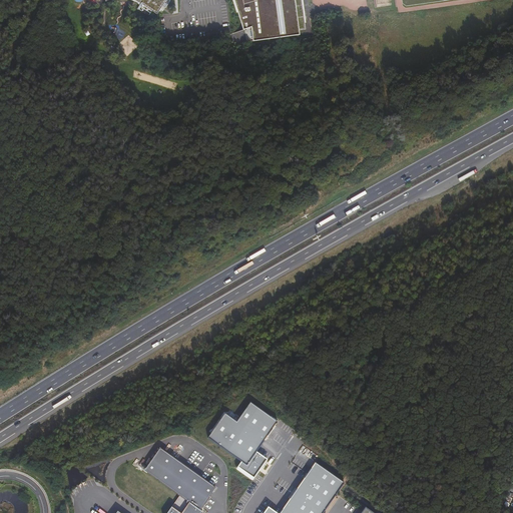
[(162,4),(164,0),(103,0),(104,1),(106,0),(131,0),(136,2),(137,1),(154,11),(159,2),(162,4)]
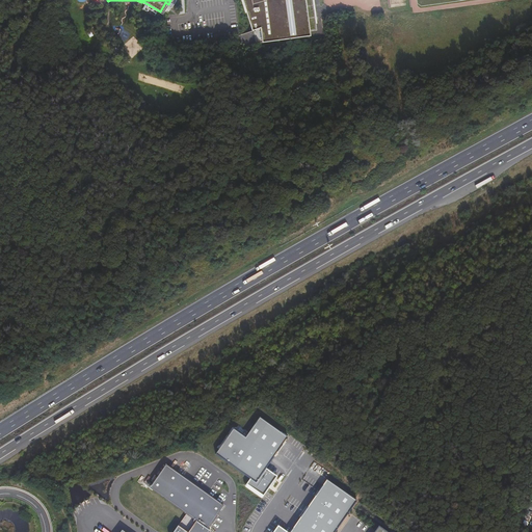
[(250,0),(255,28),(263,26),(265,41),(313,33),(313,32),(312,32),(312,29),(319,28),(315,0),(250,0)]
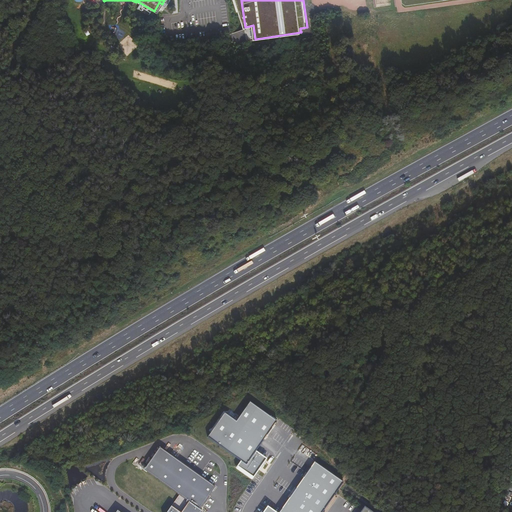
[(224,414),(207,438),(241,461),(236,468),(252,480),(266,459),(255,451),(277,422),(250,403),(236,422),(224,414)]
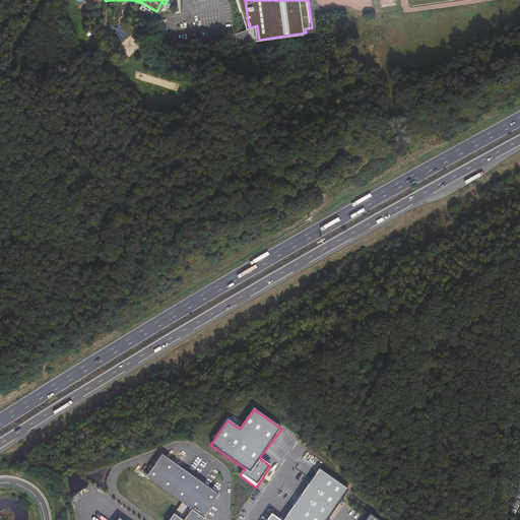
[(222,494),(167,453),(151,472),(196,507),(188,518),(179,511),(172,519),(207,519),(210,517),(207,515),(222,494)]
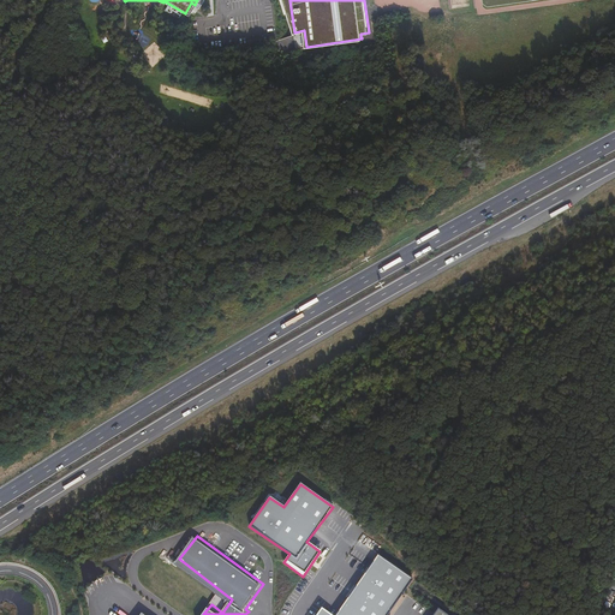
[(329,614),(321,609),(316,614),(387,614),(412,580),(377,555),(335,614),(329,614)]
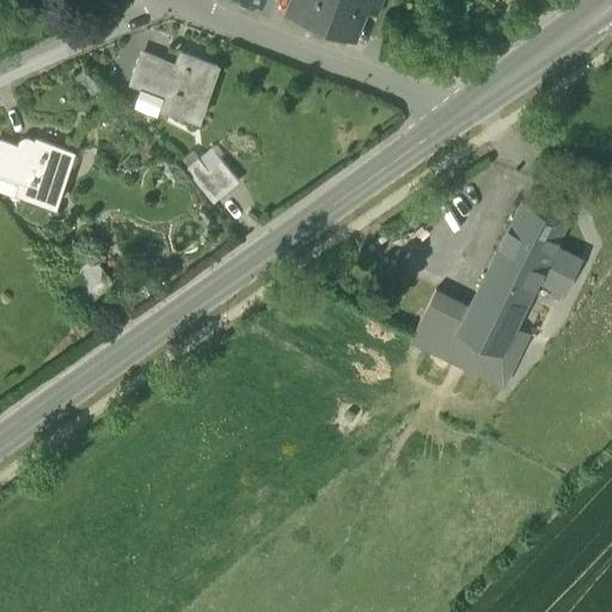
[(291,0),(288,11),(326,25),(335,0),(291,0)]
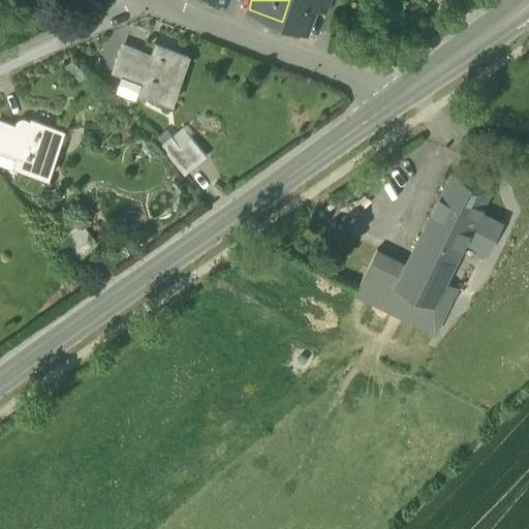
[(289,0),(282,22),(306,30),(315,7),(317,0),(289,0)]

TASK DESCRIPTION: All of the entries above should be duplicated exactly, except for the pictures.

SOLUTION:
[(162,4),(164,0),(103,0),(104,1),(106,0),(131,0),(136,2),(137,1),(154,11),(159,2),(162,4)]
[(250,0),(255,28),(263,26),(265,41),(313,33),(313,32),(312,32),(312,29),(319,28),(315,0),(250,0)]
[(224,414),(207,438),(241,461),(236,468),(252,480),(266,459),(255,451),(277,422),(250,403),(236,422),(224,414)]
[(222,494),(167,453),(151,472),(196,507),(188,518),(179,511),(172,519),(207,519),(210,517),(207,515),(222,494)]
[(329,614),(321,609),(316,614),(387,614),(412,580),(377,555),(335,614),(329,614)]
[(291,0),(288,11),(326,25),(335,0),(291,0)]
[(289,0),(282,22),(306,30),(315,7),(317,0),(289,0)]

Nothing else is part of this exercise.